### Action item:
From the data below, return only the lines from the one with "(215, 246) = (322, 480): black" through the one with "(577, 119) = (839, 599): pink", exact and inclusive, with pictures left out.
[Given data]
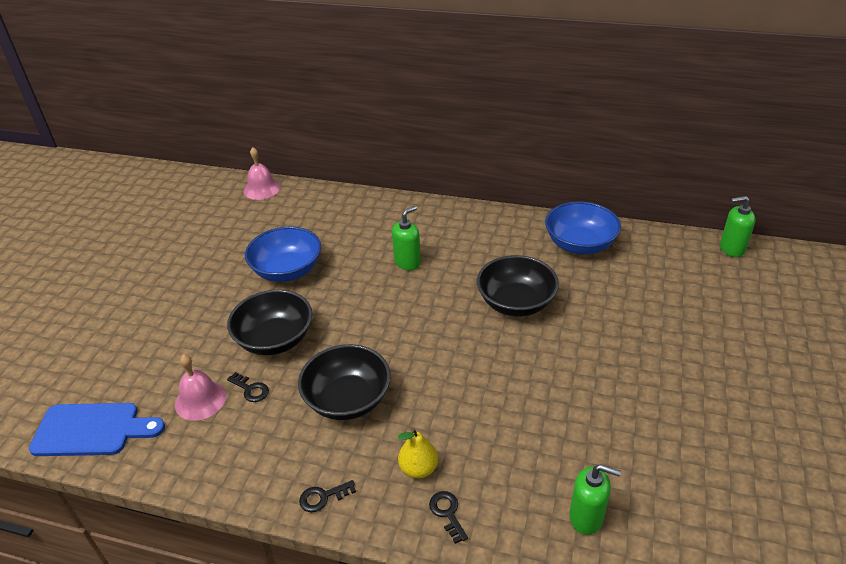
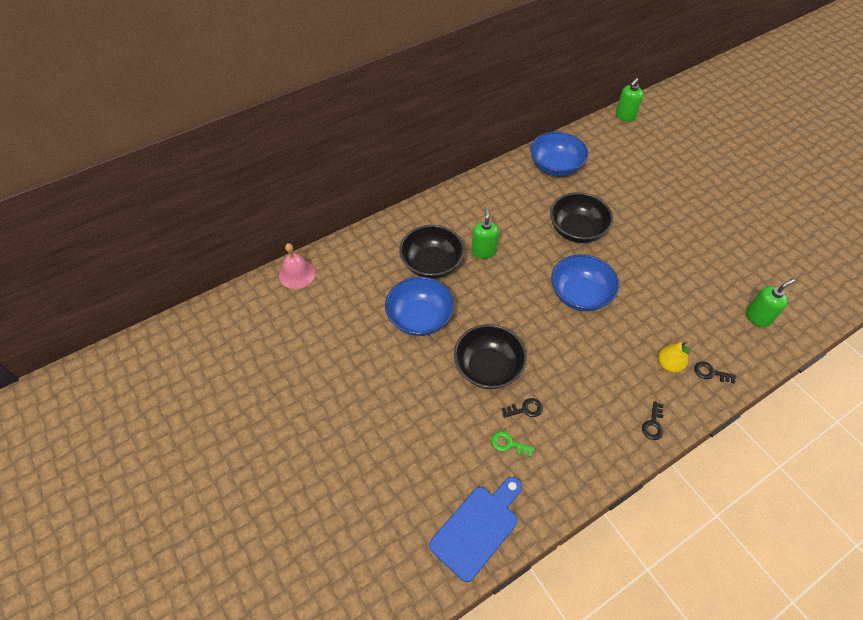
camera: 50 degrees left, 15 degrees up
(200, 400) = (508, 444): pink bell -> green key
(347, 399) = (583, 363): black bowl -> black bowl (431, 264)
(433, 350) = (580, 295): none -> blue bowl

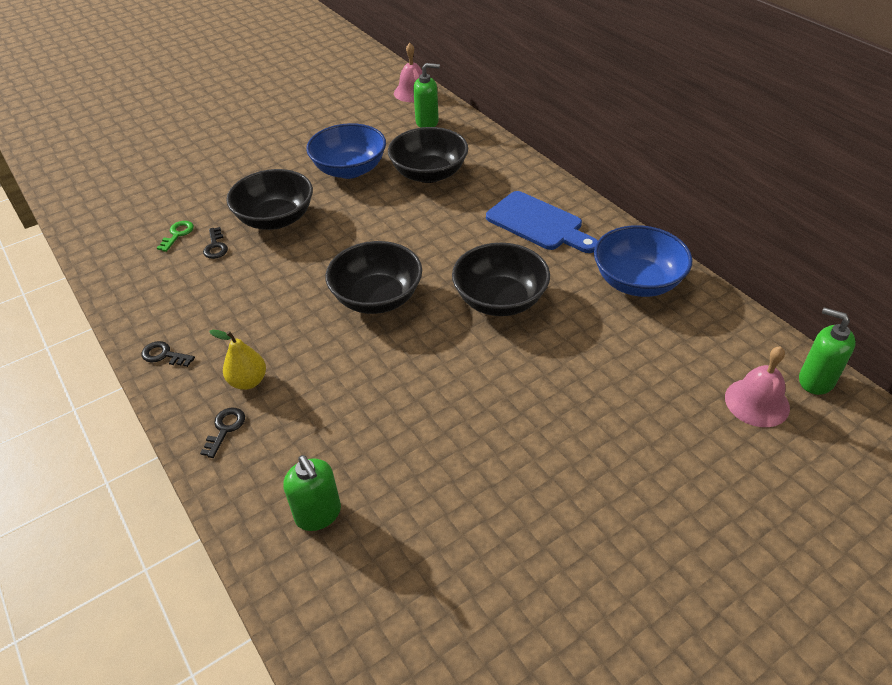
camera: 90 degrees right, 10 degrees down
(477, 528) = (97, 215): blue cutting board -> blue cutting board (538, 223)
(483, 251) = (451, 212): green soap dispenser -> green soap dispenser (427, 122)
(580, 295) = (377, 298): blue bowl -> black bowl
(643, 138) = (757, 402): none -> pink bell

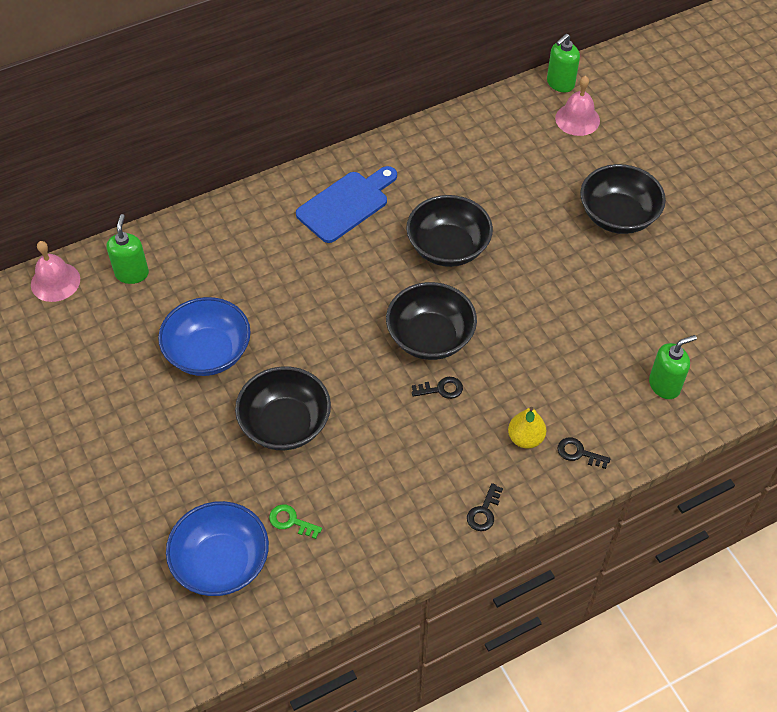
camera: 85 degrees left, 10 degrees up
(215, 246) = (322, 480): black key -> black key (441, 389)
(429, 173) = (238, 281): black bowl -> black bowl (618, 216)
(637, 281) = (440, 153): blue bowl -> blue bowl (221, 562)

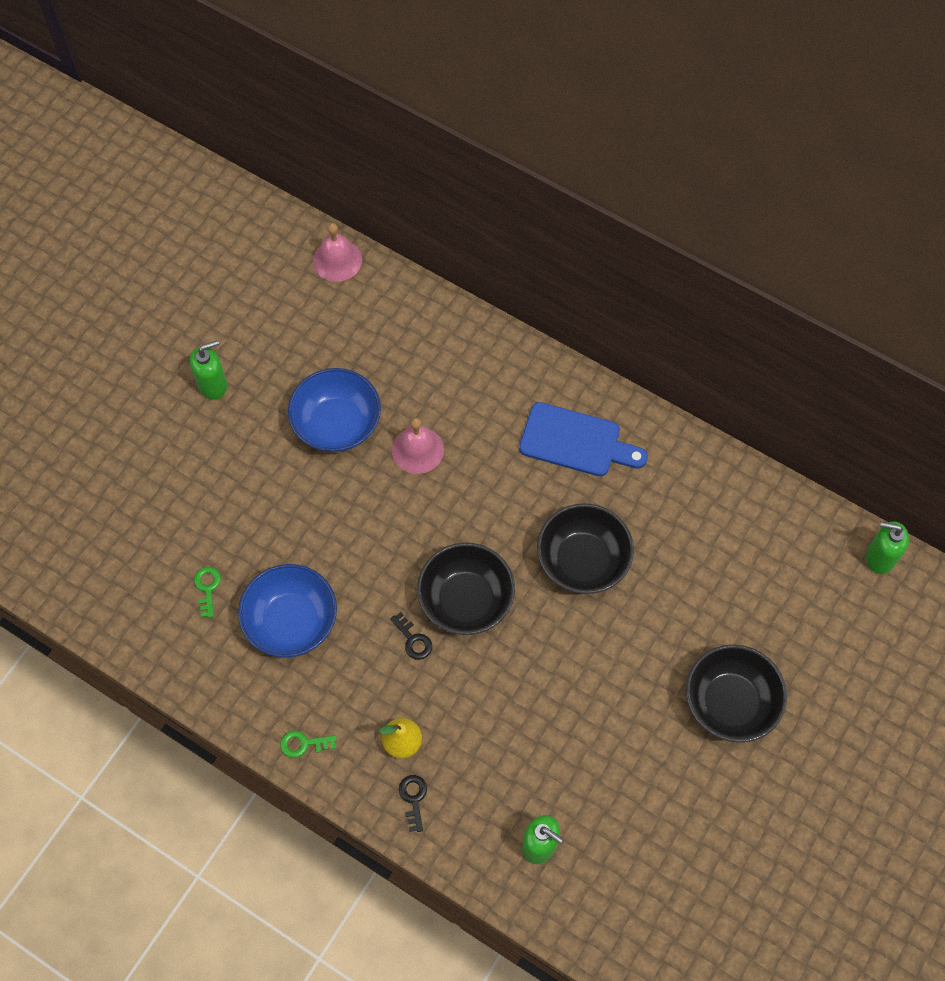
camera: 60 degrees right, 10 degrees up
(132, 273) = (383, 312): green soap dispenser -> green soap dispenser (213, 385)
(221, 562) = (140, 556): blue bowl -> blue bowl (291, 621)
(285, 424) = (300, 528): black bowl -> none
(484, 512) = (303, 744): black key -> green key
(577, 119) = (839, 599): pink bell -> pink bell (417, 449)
[/Given data]
[Given data]
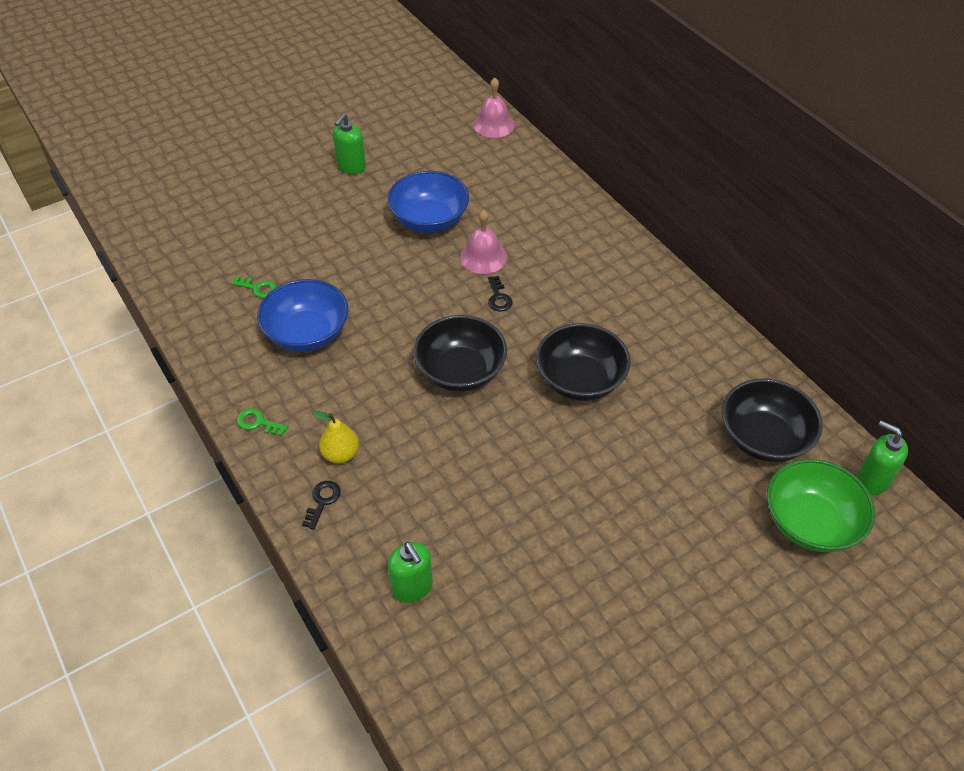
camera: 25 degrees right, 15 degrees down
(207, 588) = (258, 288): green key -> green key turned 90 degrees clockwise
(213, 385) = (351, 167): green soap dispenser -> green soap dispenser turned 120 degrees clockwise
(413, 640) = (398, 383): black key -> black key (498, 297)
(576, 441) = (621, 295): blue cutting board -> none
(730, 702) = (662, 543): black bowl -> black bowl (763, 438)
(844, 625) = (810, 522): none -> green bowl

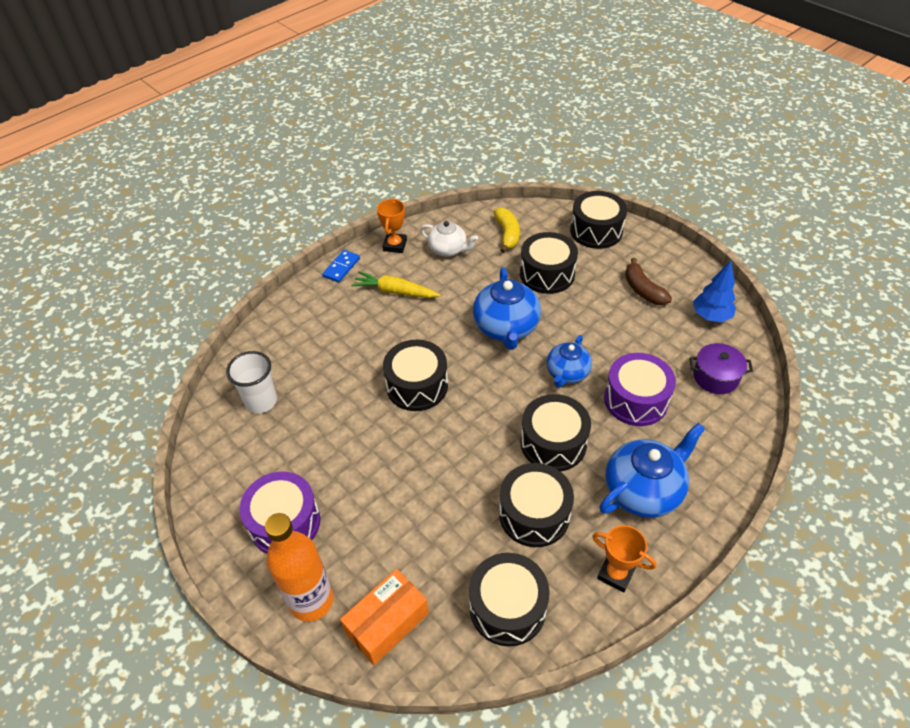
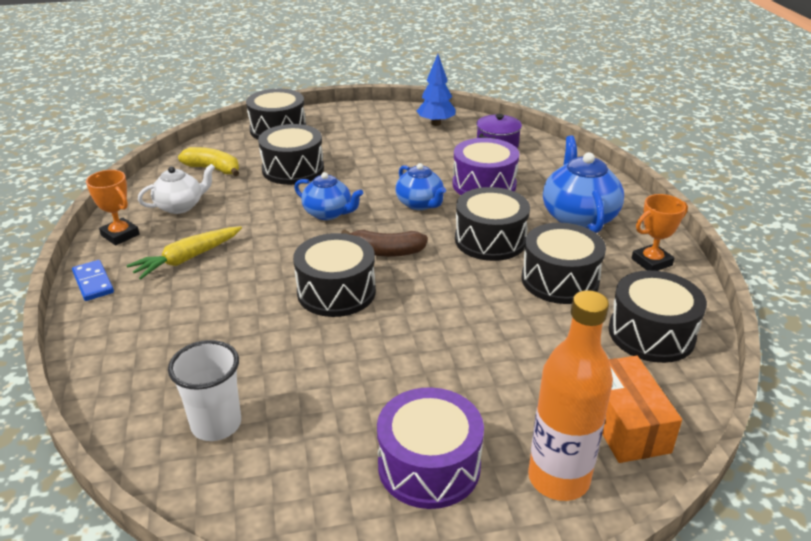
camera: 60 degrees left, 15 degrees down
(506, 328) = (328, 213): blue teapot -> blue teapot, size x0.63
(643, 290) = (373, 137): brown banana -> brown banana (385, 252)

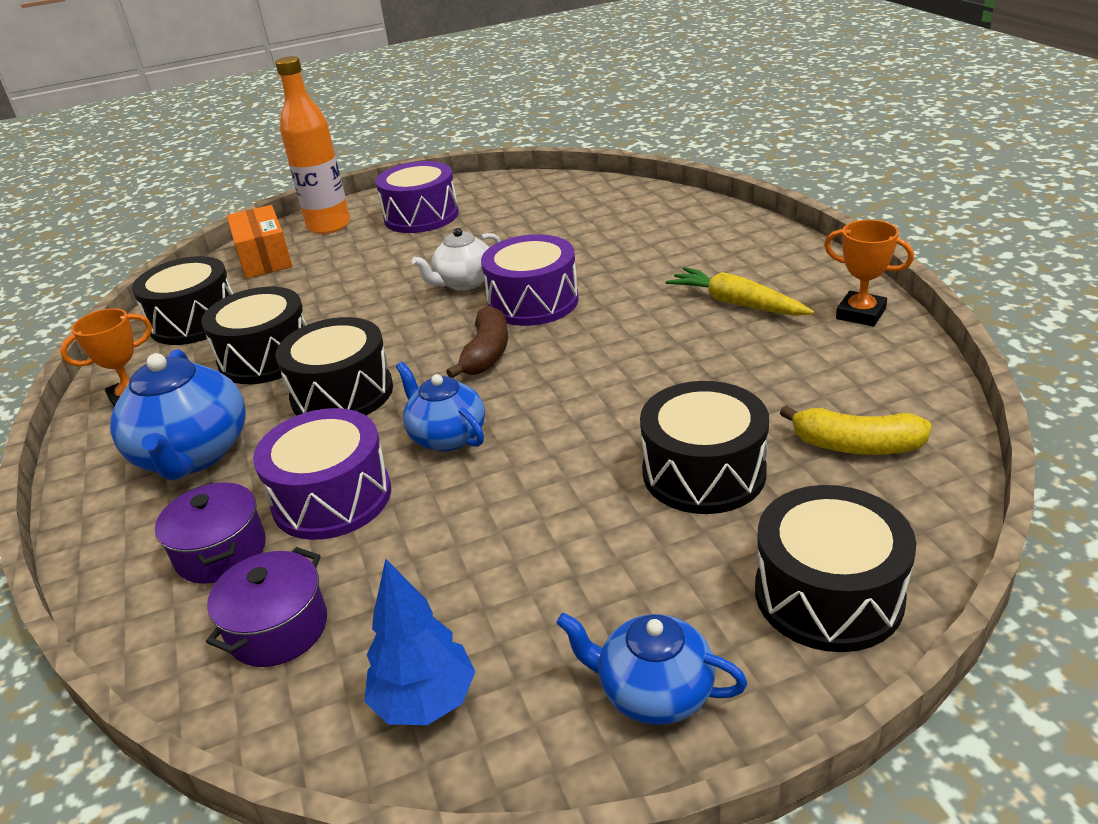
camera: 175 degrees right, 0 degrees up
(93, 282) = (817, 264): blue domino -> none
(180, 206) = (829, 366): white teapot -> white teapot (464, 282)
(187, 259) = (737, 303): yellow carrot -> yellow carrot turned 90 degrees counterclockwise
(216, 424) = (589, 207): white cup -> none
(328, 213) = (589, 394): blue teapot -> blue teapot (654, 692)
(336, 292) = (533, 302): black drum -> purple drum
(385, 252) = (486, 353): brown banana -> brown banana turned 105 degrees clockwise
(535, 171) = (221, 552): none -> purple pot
[/Given data]
### Solution:
(215, 246) = (322, 480): black key -> black key (441, 389)
(429, 173) = (238, 281): black bowl -> black bowl (618, 216)
(637, 281) = (440, 153): blue bowl -> blue bowl (221, 562)

camera: 60 degrees right, 10 degrees up
(132, 273) = (383, 312): green soap dispenser -> green soap dispenser (213, 385)
(221, 562) = (140, 556): blue bowl -> blue bowl (291, 621)
(285, 424) = (300, 528): black bowl -> none
(484, 512) = (303, 744): black key -> green key
(577, 119) = (839, 599): pink bell -> pink bell (417, 449)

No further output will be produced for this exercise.